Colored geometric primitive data
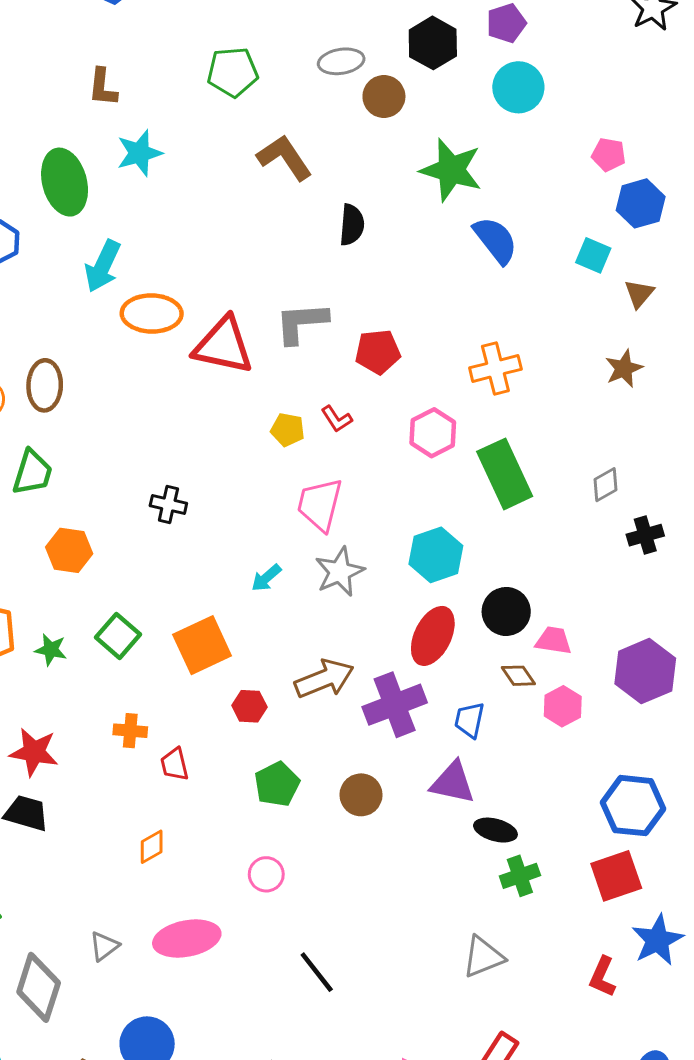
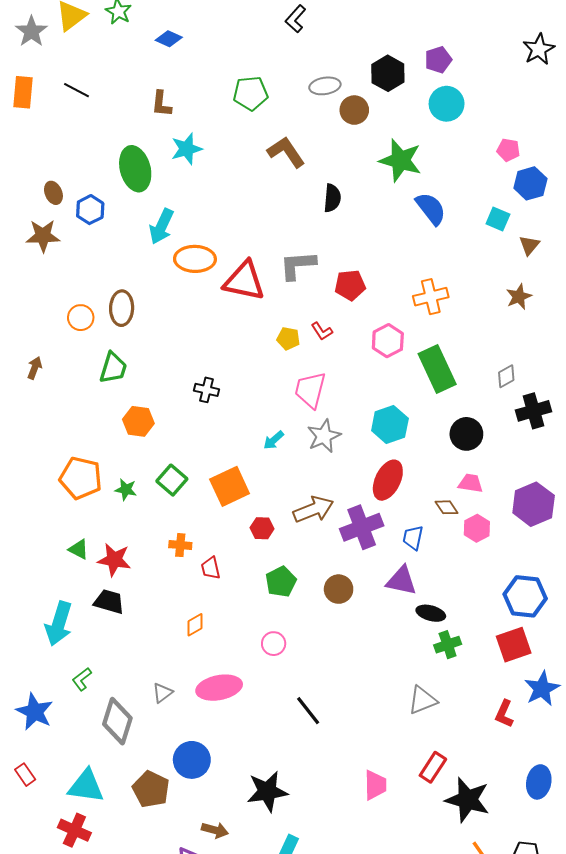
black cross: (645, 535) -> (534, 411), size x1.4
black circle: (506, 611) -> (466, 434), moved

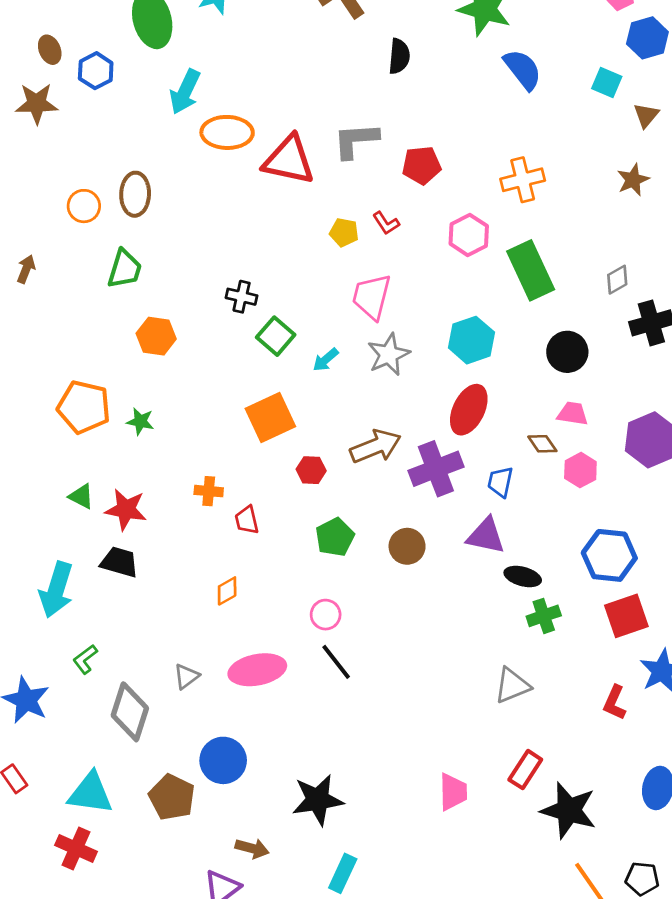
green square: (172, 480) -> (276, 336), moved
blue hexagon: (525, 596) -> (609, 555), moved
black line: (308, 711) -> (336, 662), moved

---

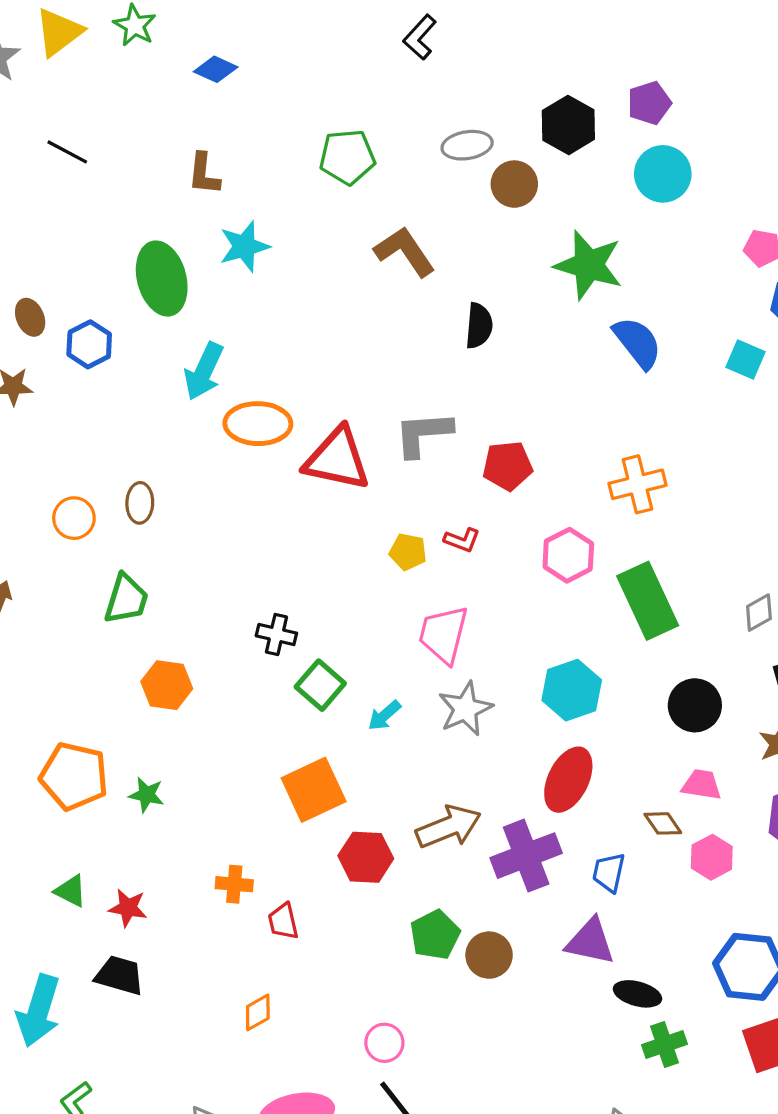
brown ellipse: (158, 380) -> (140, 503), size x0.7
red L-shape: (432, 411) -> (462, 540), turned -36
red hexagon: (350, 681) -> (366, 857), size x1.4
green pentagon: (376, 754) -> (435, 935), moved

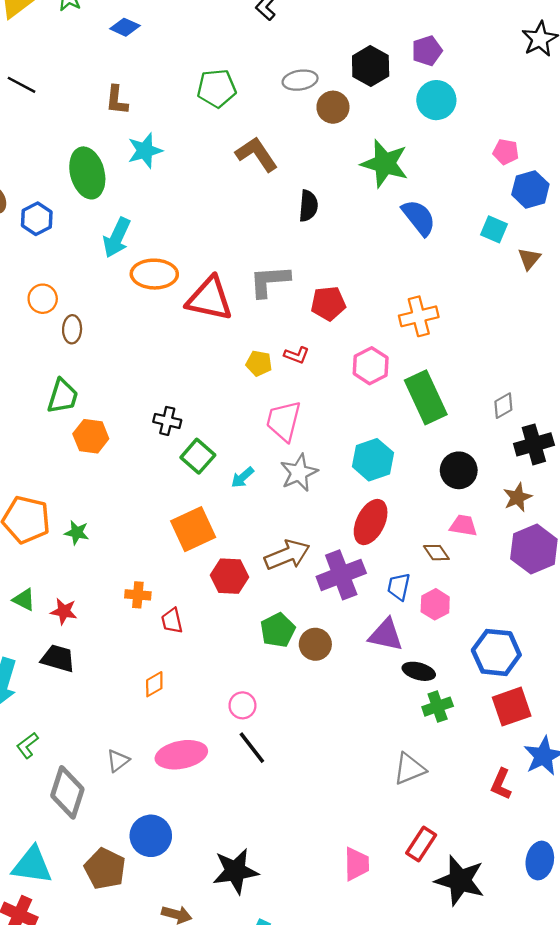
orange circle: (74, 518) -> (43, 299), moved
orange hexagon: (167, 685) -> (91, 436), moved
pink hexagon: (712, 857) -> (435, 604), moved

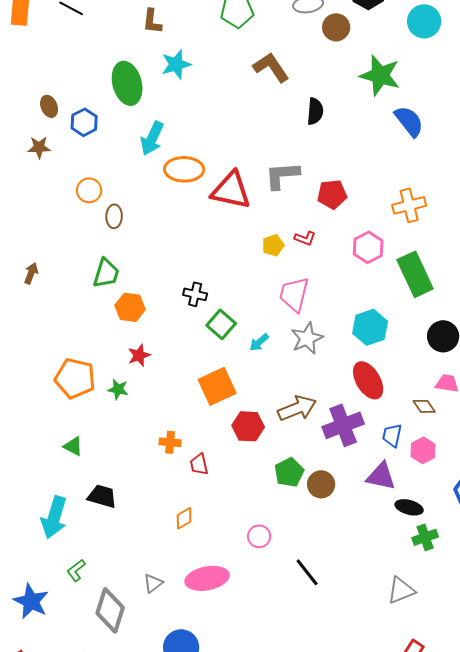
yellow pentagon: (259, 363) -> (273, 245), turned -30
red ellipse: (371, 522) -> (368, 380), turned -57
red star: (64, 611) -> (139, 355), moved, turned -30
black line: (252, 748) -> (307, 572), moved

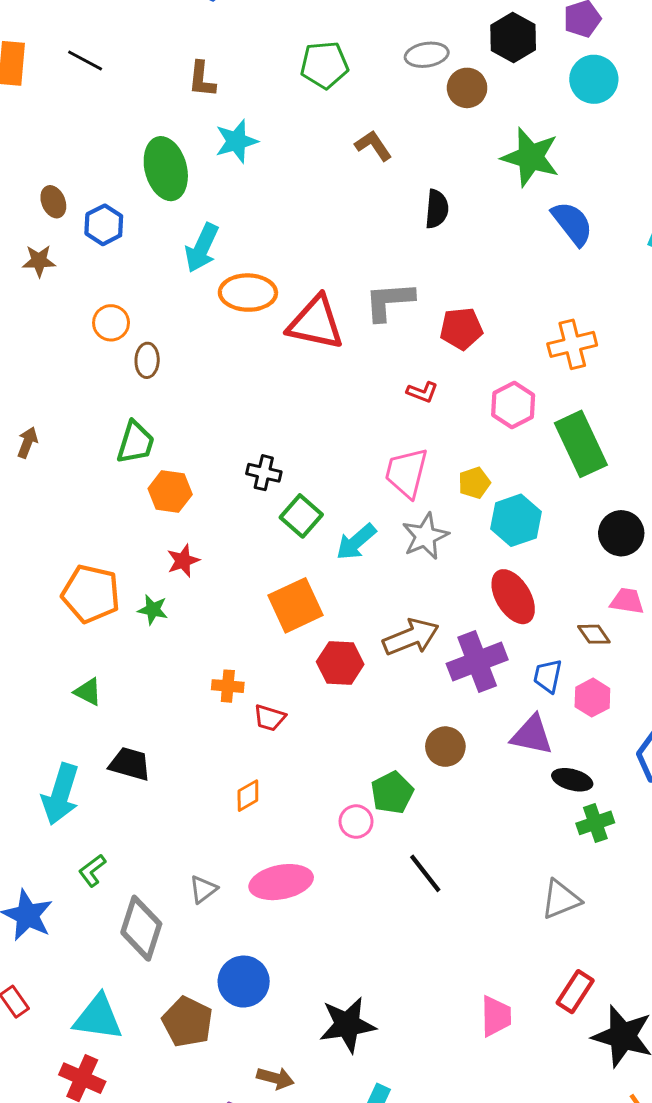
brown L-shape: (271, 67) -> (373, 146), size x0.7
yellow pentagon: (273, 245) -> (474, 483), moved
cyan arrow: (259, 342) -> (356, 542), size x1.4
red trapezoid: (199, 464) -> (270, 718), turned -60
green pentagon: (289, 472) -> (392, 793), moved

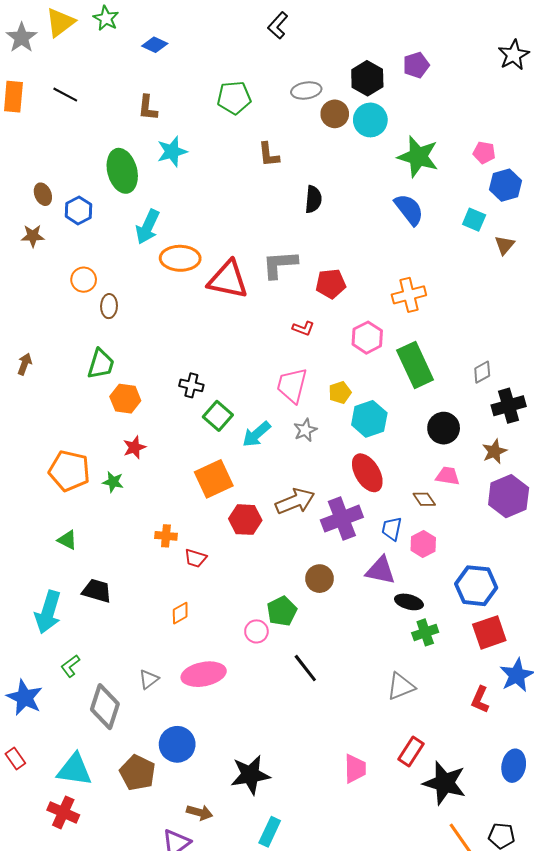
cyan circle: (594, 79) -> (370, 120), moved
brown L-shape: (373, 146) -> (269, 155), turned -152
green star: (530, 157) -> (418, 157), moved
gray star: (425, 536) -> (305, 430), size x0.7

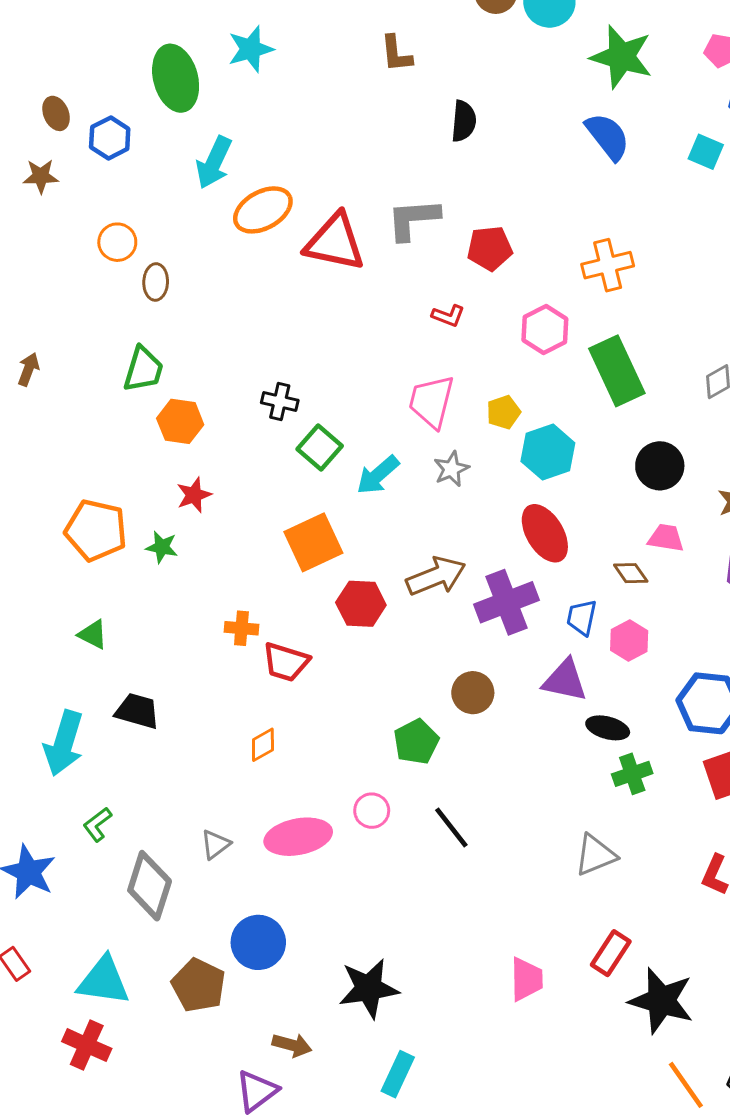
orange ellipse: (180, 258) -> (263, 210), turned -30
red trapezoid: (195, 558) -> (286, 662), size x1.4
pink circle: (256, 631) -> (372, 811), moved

==

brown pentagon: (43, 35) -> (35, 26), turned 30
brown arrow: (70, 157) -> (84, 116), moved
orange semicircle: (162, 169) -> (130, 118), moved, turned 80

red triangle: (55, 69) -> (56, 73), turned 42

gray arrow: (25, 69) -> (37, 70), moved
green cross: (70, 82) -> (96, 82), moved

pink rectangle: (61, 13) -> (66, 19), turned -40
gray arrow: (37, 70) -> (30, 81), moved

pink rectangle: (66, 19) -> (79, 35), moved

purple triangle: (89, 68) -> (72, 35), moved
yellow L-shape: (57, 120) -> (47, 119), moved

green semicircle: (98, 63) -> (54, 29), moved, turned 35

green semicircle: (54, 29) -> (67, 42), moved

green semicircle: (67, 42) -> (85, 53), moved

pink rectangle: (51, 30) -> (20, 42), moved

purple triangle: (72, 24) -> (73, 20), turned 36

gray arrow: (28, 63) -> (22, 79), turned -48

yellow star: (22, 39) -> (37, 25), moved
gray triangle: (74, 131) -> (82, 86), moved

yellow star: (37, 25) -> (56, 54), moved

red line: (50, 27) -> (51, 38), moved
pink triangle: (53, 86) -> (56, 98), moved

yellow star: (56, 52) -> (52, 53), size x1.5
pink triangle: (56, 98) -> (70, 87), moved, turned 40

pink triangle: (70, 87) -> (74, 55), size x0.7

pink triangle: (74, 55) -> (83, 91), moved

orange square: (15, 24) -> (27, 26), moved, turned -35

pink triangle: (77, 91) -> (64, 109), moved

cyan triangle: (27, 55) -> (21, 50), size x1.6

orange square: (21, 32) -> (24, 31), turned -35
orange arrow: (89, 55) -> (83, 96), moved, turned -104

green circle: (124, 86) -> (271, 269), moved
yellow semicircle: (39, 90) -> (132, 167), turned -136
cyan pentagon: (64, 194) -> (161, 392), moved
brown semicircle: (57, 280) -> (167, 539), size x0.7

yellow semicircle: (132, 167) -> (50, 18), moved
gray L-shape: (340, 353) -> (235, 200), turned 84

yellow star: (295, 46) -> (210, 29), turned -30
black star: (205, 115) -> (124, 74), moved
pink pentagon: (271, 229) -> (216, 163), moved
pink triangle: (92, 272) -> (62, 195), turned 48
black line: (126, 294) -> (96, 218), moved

> _YOUR GOAL_:
Output exactly the lines above, beginning at the one with "black cross: (645, 535)" and stopping after the one with "black line: (308, 711) -> (336, 662), moved". Pictures are to be omitted.

> _RESPONSE BELOW_:
black cross: (645, 535) -> (534, 411), size x1.4
black circle: (506, 611) -> (466, 434), moved

green square: (172, 480) -> (276, 336), moved
blue hexagon: (525, 596) -> (609, 555), moved
black line: (308, 711) -> (336, 662), moved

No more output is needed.